(Stored records)
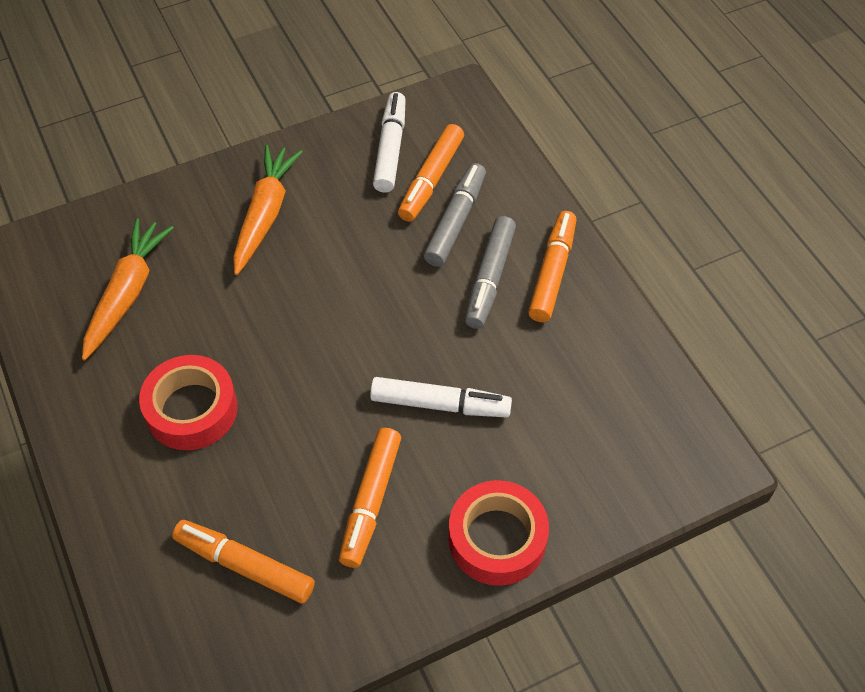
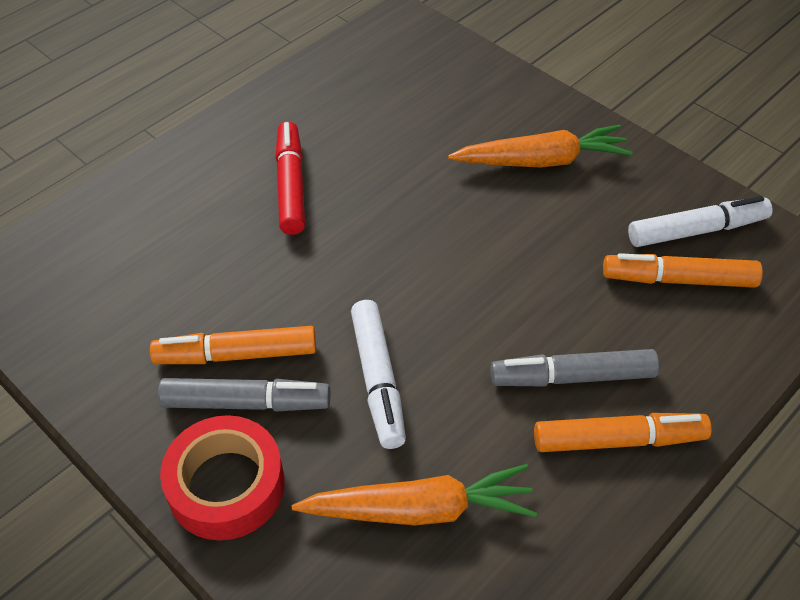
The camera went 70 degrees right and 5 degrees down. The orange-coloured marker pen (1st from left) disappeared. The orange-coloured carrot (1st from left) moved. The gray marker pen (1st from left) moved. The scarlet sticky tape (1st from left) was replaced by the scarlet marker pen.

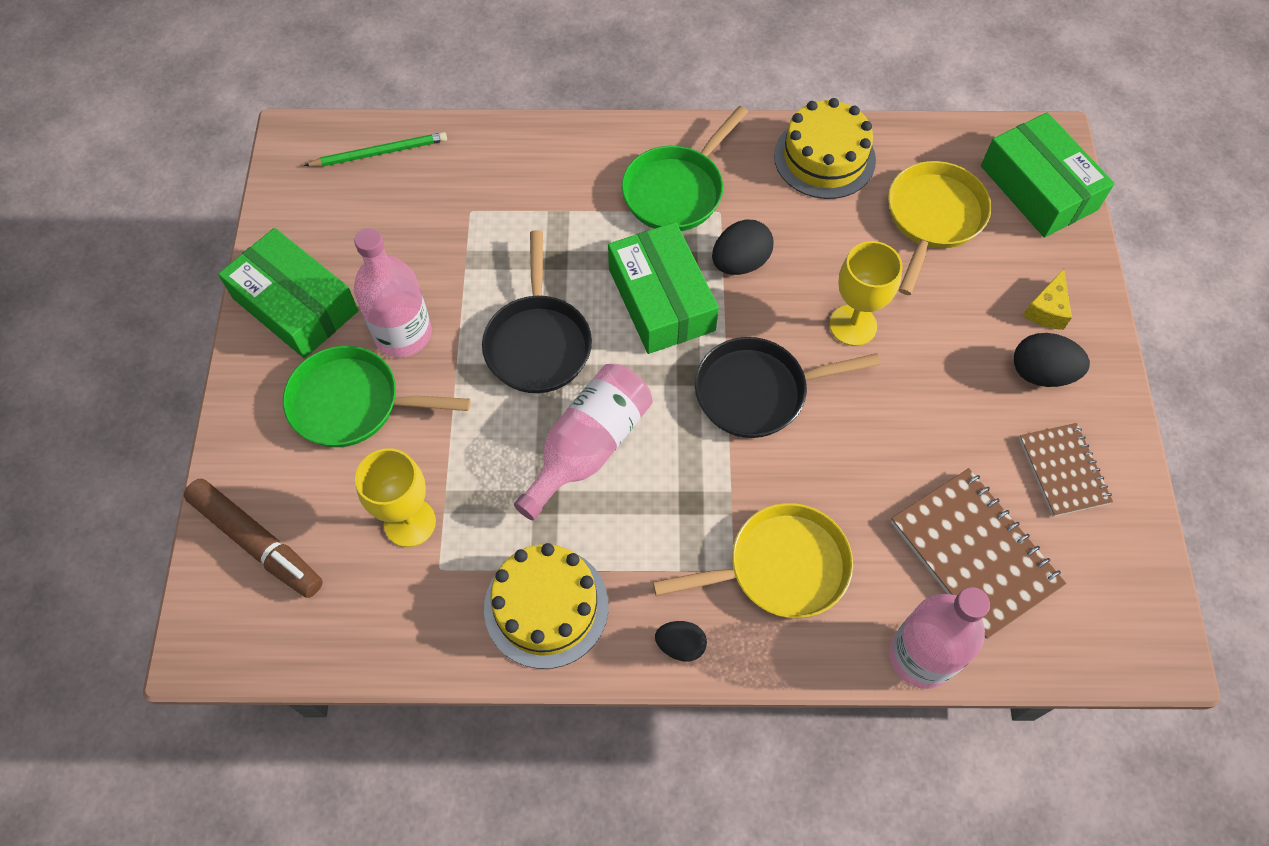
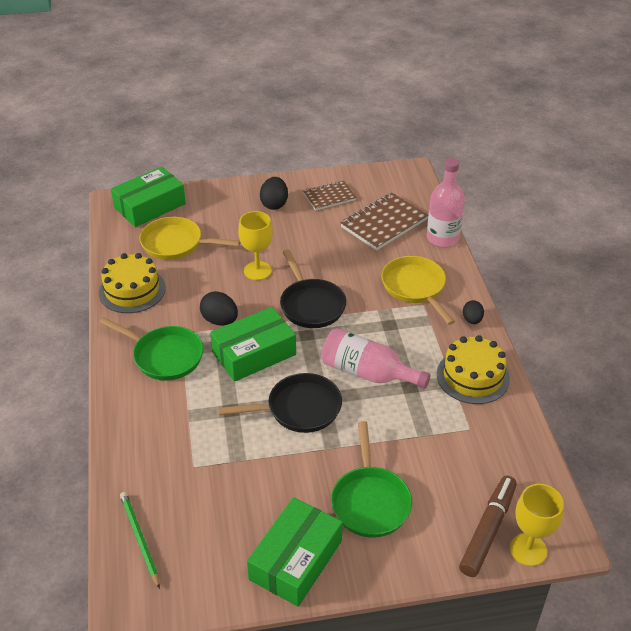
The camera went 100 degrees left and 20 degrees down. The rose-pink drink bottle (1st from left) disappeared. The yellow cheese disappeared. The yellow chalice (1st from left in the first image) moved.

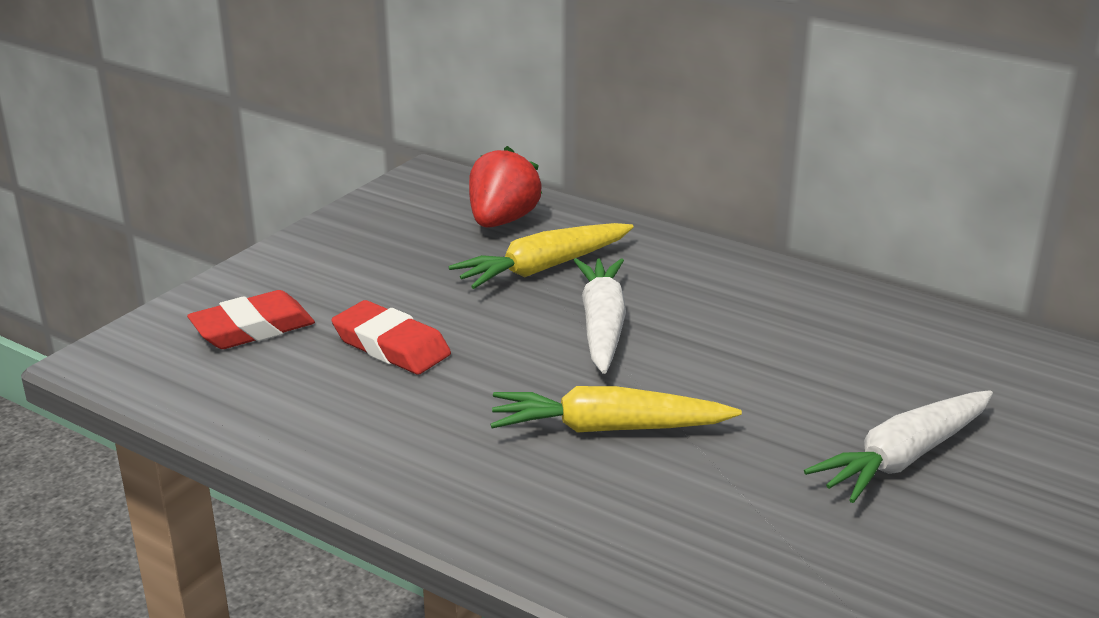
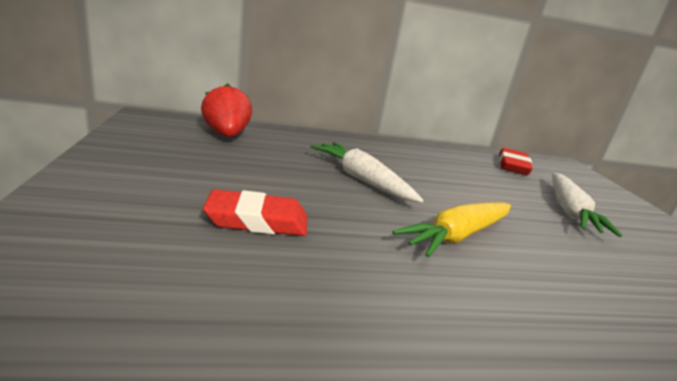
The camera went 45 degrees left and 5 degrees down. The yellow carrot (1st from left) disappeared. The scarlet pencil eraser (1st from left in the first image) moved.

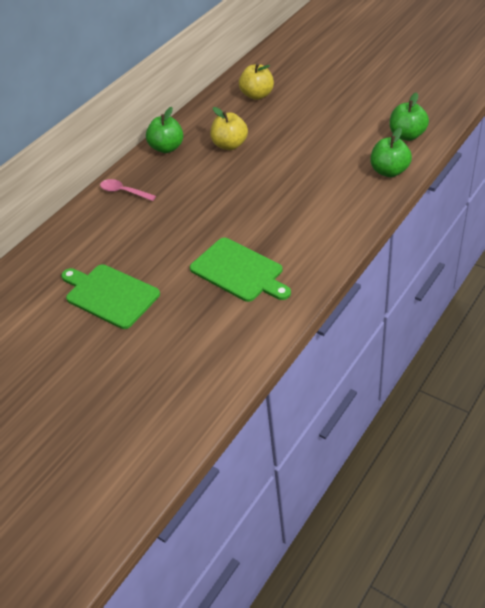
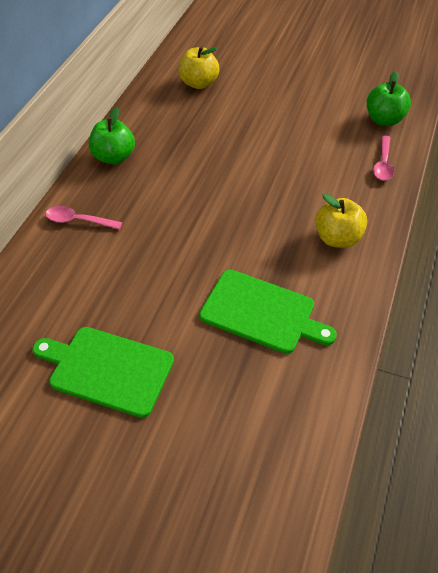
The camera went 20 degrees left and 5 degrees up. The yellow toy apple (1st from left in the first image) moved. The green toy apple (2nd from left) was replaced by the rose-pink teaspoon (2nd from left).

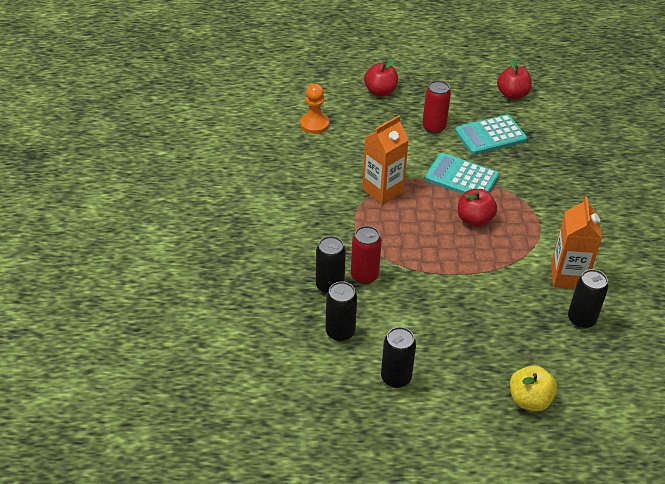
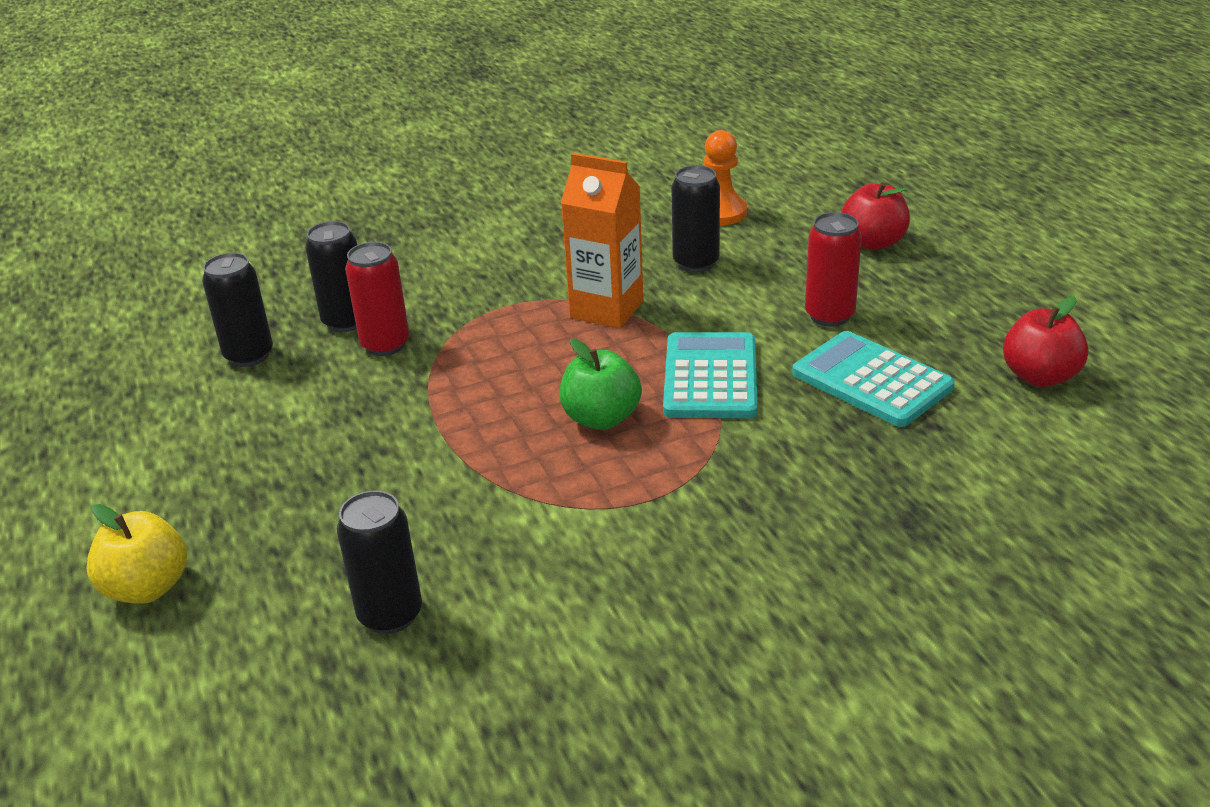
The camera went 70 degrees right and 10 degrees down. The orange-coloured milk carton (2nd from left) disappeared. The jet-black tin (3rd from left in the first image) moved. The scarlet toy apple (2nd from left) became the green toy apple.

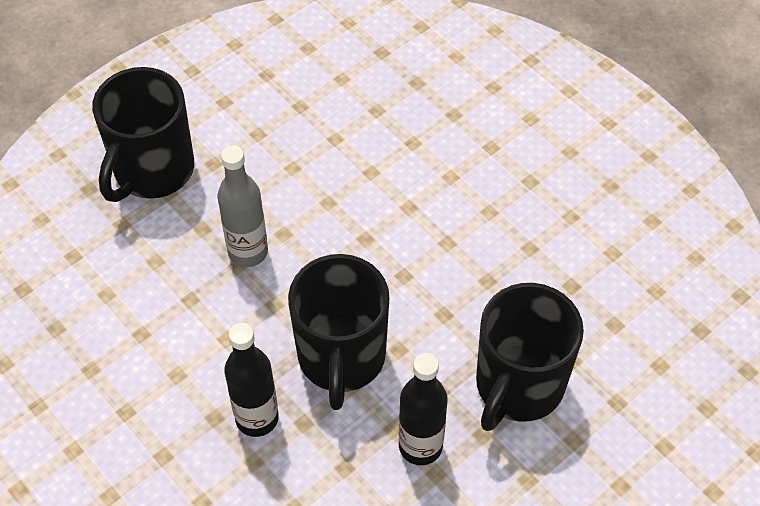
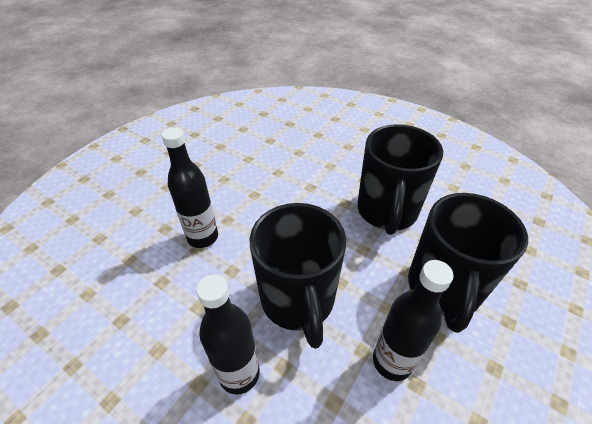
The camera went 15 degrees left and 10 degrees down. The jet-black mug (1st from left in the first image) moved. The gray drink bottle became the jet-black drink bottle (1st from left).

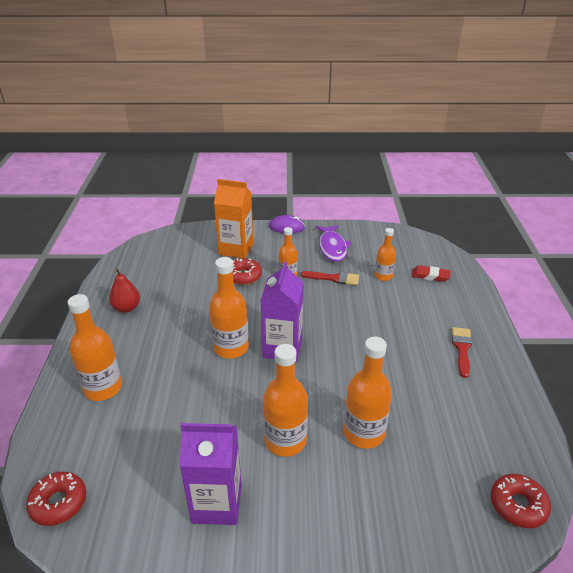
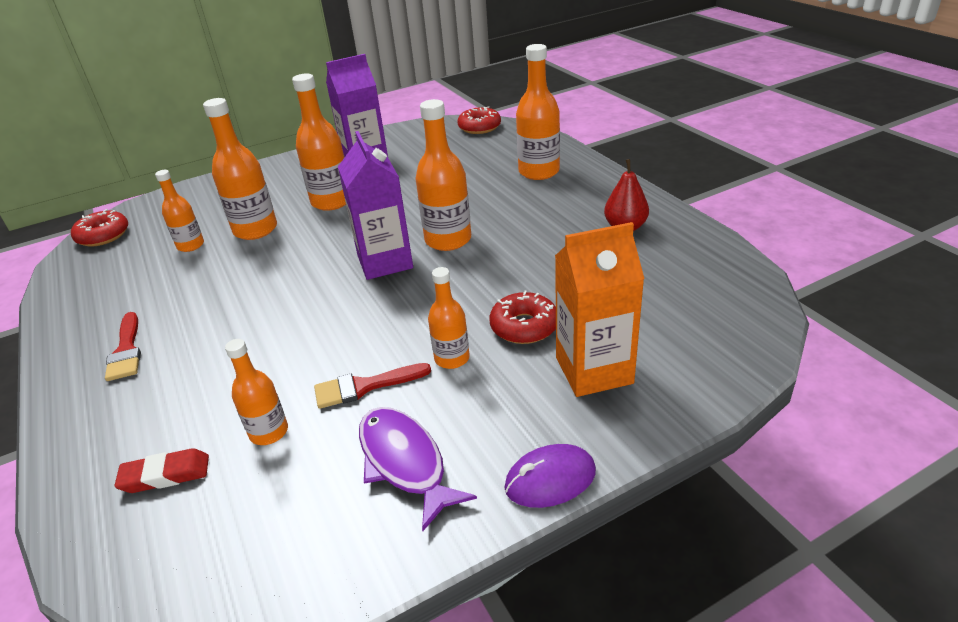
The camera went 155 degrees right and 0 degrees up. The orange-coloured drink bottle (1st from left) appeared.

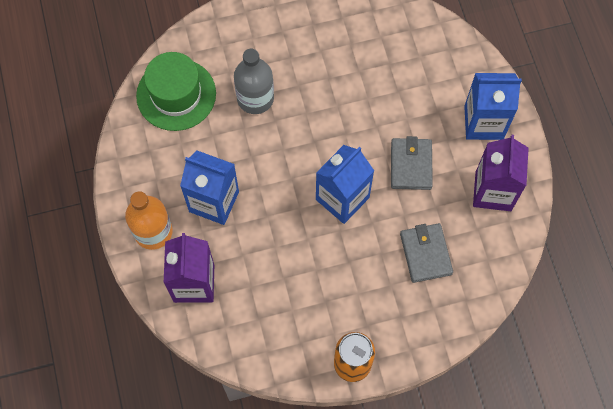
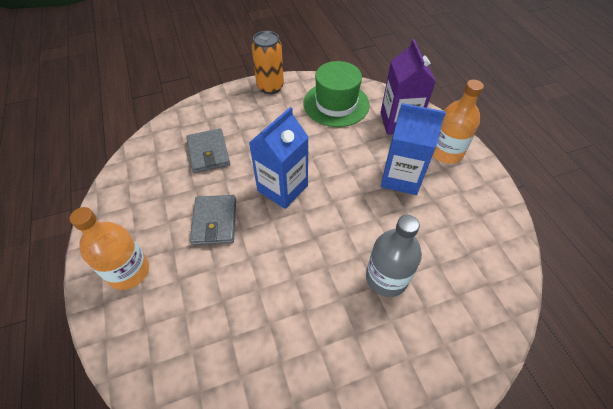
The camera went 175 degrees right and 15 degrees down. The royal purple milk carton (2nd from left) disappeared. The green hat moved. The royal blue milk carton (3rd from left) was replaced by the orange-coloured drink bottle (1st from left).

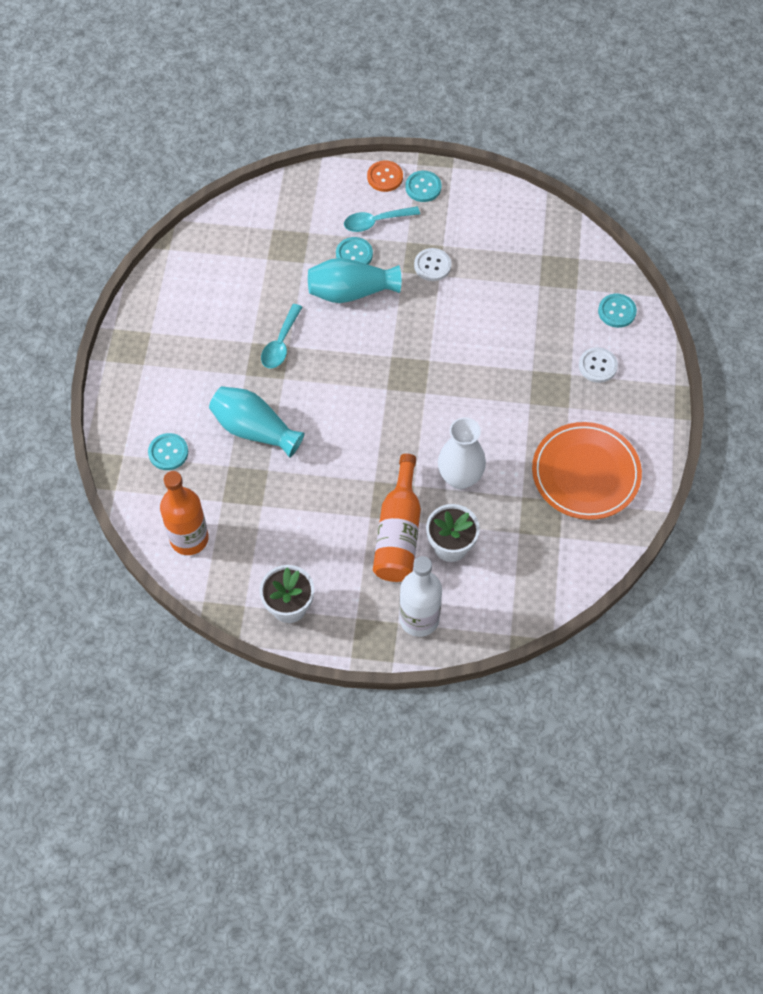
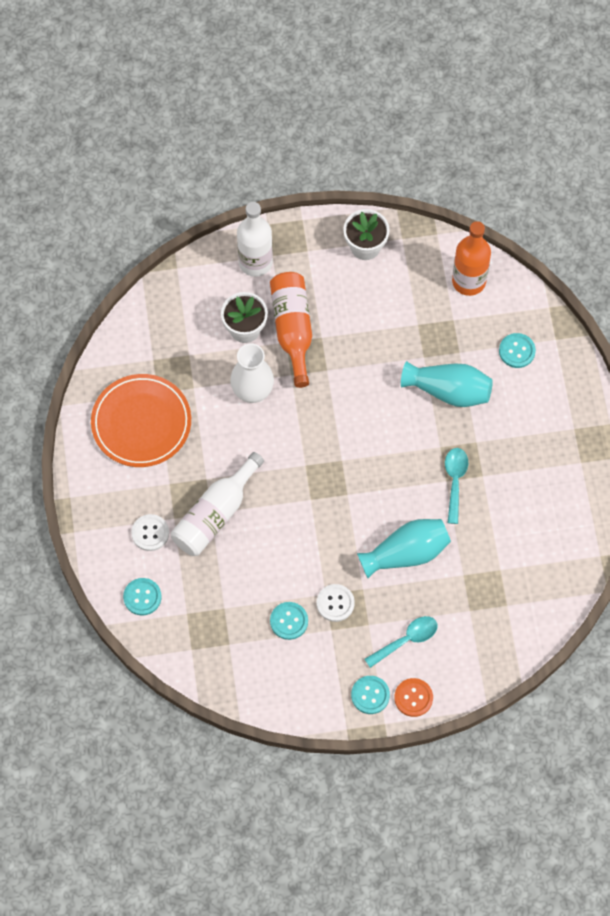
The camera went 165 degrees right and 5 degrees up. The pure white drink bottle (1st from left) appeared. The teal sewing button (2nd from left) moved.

(To do)
Please copy the lines above exactly as written, apart from any pictures.

(Response area)
The camera went 70 degrees right and 5 degrees down. The orange-coloured marker pen (1st from left) disappeared. The orange-coloured carrot (1st from left) moved. The gray marker pen (1st from left) moved. The scarlet sticky tape (1st from left) was replaced by the scarlet marker pen.

The camera went 100 degrees left and 20 degrees down. The rose-pink drink bottle (1st from left) disappeared. The yellow cheese disappeared. The yellow chalice (1st from left in the first image) moved.

The camera went 45 degrees left and 5 degrees down. The yellow carrot (1st from left) disappeared. The scarlet pencil eraser (1st from left in the first image) moved.

The camera went 20 degrees left and 5 degrees up. The yellow toy apple (1st from left in the first image) moved. The green toy apple (2nd from left) was replaced by the rose-pink teaspoon (2nd from left).

The camera went 70 degrees right and 10 degrees down. The orange-coloured milk carton (2nd from left) disappeared. The jet-black tin (3rd from left in the first image) moved. The scarlet toy apple (2nd from left) became the green toy apple.

The camera went 15 degrees left and 10 degrees down. The jet-black mug (1st from left in the first image) moved. The gray drink bottle became the jet-black drink bottle (1st from left).

The camera went 155 degrees right and 0 degrees up. The orange-coloured drink bottle (1st from left) appeared.

The camera went 175 degrees right and 15 degrees down. The royal purple milk carton (2nd from left) disappeared. The green hat moved. The royal blue milk carton (3rd from left) was replaced by the orange-coloured drink bottle (1st from left).

The camera went 165 degrees right and 5 degrees up. The pure white drink bottle (1st from left) appeared. The teal sewing button (2nd from left) moved.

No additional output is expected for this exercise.